• Stored dataset items:
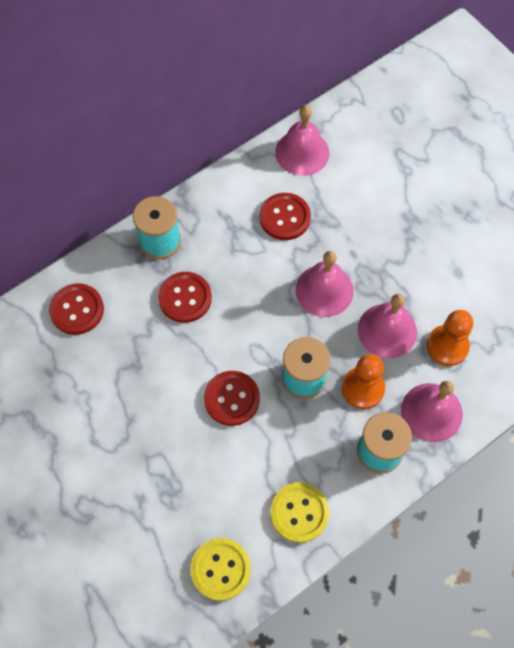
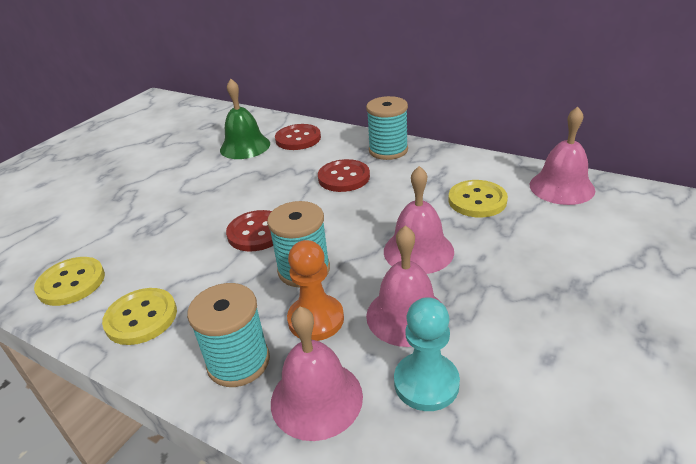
camera: 70 degrees right, 30 degrees down
(57, 367) = (245, 146): none -> green bell
(285, 217) = (477, 200): red button -> yellow button
(447, 346) = (426, 383): orange pawn -> turquoise pawn

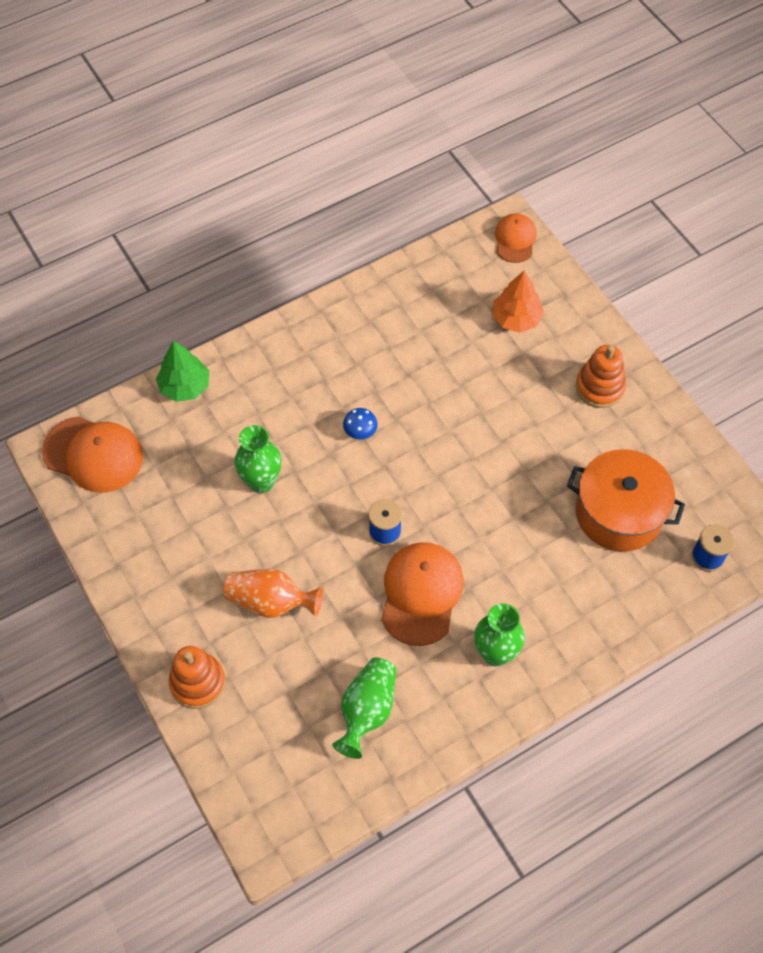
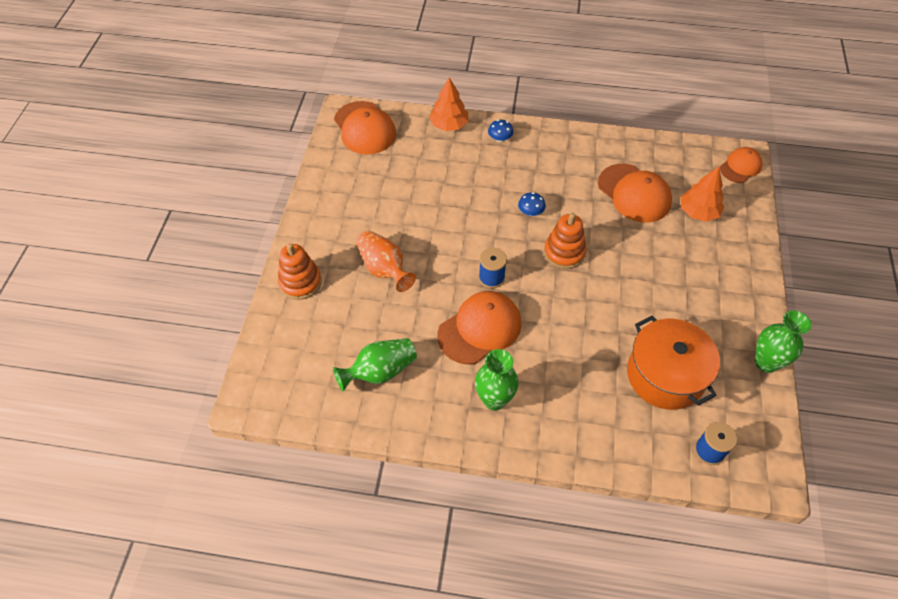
camera: 40 degrees right, 5 degrees down
(185, 386) = (449, 125): green tree -> orange tree
(254, 366) = (500, 138): none -> blue mushroom
(261, 482) = (443, 201): green vase -> green vase (766, 362)
(441, 339) = (634, 193): none -> orange cap
(599, 387) = (723, 289): orange stacking toy -> orange stacking toy (564, 252)

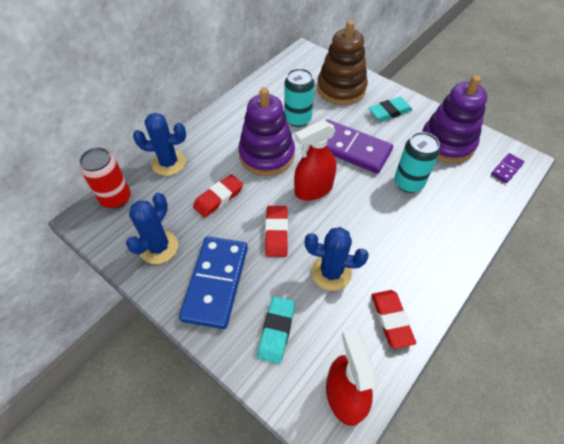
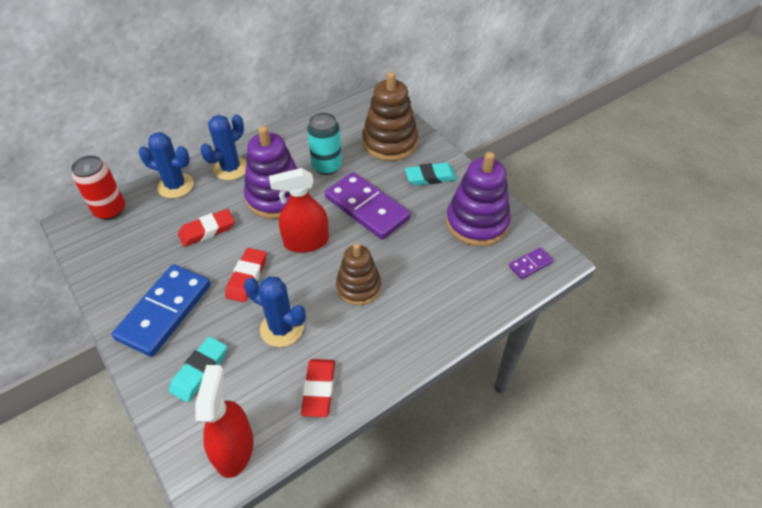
camera: 15 degrees right, 5 degrees down
(159, 247) = (127, 265): blue cactus -> blue cactus (230, 168)
(378, 219) = (358, 287): none -> brown stacking toy
(408, 183) = (411, 256): turquoise can -> none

• Problem details: Make a copy of each line in the records that has the word "orange".

• Result:
(447, 346) = (426, 383): orange pawn -> turquoise pawn
(185, 386) = (449, 125): green tree -> orange tree
(441, 339) = (634, 193): none -> orange cap
(599, 387) = (723, 289): orange stacking toy -> orange stacking toy (564, 252)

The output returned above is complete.